#### TASK REQUIREMENTS:
Please rewrite the lines below, replacing "Mia" with "Maya" and leaving everything else unchanged.

--------------------------------------------------

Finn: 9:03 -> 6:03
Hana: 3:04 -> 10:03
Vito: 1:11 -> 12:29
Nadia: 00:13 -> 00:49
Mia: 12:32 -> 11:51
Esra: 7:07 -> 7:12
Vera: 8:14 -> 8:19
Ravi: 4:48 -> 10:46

--------------------------------------------------

#### PROBLEM SOLUTION:
Finn: 9:03 -> 6:03
Hana: 3:04 -> 10:03
Vito: 1:11 -> 12:29
Nadia: 00:13 -> 00:49
Maya: 12:32 -> 11:51
Esra: 7:07 -> 7:12
Vera: 8:14 -> 8:19
Ravi: 4:48 -> 10:46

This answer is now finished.